#### About this exercise:
Copy exactly, please, the lines of the data from its start through the line containing "AUDIO pin RX: none -> A8".

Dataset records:
● ● ● ● ● ● ●
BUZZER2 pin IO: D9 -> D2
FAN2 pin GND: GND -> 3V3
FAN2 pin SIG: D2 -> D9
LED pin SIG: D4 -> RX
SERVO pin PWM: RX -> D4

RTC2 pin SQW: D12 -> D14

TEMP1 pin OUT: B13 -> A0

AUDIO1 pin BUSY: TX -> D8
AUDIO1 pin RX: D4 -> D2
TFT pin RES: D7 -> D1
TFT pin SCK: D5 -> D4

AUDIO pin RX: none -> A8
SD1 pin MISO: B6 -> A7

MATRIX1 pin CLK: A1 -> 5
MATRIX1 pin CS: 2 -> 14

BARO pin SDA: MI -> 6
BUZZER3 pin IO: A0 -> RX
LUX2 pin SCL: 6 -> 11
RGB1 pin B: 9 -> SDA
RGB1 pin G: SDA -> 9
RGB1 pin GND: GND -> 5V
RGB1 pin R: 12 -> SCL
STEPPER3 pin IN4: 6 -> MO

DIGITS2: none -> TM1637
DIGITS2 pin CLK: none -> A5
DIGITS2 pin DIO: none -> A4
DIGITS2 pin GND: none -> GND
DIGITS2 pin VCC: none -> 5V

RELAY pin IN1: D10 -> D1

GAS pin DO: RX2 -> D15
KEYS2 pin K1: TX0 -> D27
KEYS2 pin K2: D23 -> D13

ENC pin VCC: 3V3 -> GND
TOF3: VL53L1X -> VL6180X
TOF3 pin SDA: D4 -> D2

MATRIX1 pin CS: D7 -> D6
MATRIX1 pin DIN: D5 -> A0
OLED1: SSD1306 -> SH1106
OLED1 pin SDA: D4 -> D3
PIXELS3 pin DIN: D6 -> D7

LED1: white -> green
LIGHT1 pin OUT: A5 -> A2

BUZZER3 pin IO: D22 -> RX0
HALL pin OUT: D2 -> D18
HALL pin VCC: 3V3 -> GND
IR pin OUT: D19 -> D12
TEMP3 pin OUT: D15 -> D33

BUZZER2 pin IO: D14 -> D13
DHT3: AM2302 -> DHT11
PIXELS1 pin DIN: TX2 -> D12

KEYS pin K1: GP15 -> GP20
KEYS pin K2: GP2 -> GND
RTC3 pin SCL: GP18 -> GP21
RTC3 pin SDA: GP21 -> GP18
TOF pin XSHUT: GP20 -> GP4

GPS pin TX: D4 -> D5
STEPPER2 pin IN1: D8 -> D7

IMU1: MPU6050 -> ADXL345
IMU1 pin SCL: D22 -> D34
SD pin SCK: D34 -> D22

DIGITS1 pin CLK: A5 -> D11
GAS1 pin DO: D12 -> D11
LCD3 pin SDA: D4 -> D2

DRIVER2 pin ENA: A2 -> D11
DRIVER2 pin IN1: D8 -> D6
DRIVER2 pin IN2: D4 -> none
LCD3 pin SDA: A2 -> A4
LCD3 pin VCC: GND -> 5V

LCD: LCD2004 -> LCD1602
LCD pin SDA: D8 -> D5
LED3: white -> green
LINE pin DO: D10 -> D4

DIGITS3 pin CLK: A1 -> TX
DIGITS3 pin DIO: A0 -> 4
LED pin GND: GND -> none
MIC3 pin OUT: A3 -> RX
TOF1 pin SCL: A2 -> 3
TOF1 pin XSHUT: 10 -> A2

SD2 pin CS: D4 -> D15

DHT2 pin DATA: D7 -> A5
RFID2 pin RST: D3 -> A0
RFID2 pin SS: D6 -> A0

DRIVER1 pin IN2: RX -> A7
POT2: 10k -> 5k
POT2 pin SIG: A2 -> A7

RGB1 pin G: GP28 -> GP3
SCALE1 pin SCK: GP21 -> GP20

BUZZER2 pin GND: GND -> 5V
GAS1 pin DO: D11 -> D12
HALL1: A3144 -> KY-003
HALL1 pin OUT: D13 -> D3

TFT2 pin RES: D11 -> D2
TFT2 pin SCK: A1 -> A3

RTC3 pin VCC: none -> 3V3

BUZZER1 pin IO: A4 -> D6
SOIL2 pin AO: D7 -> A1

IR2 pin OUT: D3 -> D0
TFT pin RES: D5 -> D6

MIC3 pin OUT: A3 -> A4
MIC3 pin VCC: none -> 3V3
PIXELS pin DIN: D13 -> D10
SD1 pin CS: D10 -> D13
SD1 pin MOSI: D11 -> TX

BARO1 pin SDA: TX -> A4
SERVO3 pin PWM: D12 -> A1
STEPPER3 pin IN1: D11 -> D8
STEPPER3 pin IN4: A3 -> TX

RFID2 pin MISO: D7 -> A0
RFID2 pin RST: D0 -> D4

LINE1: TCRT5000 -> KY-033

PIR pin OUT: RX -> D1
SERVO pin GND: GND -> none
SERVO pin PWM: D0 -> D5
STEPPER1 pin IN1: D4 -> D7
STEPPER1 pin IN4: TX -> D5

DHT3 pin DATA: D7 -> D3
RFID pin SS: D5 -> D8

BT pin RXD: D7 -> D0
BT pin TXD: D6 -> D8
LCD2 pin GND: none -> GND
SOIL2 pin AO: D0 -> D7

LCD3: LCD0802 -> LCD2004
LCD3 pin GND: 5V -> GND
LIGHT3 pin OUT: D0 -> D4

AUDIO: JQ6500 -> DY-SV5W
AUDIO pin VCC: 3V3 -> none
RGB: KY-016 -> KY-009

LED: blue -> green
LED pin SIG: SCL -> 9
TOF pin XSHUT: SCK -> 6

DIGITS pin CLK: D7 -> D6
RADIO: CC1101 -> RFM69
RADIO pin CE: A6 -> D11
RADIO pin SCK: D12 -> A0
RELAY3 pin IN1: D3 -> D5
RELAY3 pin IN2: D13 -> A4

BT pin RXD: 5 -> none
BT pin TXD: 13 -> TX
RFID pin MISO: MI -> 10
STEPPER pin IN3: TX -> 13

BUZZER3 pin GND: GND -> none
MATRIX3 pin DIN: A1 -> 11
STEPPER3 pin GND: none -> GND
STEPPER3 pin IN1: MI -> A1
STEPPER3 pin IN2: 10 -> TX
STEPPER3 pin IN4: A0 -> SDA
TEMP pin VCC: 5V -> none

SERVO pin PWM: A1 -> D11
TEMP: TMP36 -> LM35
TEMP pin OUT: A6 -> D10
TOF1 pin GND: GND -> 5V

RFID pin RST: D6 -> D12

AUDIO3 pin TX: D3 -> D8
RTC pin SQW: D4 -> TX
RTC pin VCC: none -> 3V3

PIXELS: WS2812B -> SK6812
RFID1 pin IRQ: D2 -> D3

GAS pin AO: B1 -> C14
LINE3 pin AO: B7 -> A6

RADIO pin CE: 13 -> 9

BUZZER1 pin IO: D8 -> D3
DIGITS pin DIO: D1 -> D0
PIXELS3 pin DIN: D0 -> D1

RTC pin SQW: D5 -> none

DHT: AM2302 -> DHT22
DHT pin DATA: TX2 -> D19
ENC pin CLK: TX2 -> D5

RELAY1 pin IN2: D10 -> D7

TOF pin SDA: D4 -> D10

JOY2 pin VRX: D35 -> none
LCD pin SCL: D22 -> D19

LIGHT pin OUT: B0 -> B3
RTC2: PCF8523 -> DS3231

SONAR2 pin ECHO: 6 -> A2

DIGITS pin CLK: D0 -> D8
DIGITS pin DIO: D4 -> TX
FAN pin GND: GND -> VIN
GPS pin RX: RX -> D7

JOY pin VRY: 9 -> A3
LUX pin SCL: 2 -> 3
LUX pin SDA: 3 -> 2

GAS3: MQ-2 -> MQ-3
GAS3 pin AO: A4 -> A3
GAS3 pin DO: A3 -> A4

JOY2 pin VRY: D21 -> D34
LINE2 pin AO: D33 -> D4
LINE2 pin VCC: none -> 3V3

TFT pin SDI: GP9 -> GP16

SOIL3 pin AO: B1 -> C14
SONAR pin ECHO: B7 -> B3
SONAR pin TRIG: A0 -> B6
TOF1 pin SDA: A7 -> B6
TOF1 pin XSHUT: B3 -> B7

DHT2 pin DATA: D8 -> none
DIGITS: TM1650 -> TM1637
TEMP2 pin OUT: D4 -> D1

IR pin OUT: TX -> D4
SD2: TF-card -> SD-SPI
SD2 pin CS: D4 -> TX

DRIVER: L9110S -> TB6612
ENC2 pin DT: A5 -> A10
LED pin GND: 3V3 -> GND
● ● ● ● ● ● ●
#### Solution for this task:
BUZZER2 pin IO: D9 -> D2
FAN2 pin GND: GND -> 3V3
FAN2 pin SIG: D2 -> D9
LED pin SIG: D4 -> RX
SERVO pin PWM: RX -> D4

RTC2 pin SQW: D12 -> D14

TEMP1 pin OUT: B13 -> A0

AUDIO1 pin BUSY: TX -> D8
AUDIO1 pin RX: D4 -> D2
TFT pin RES: D7 -> D1
TFT pin SCK: D5 -> D4

AUDIO pin RX: none -> A8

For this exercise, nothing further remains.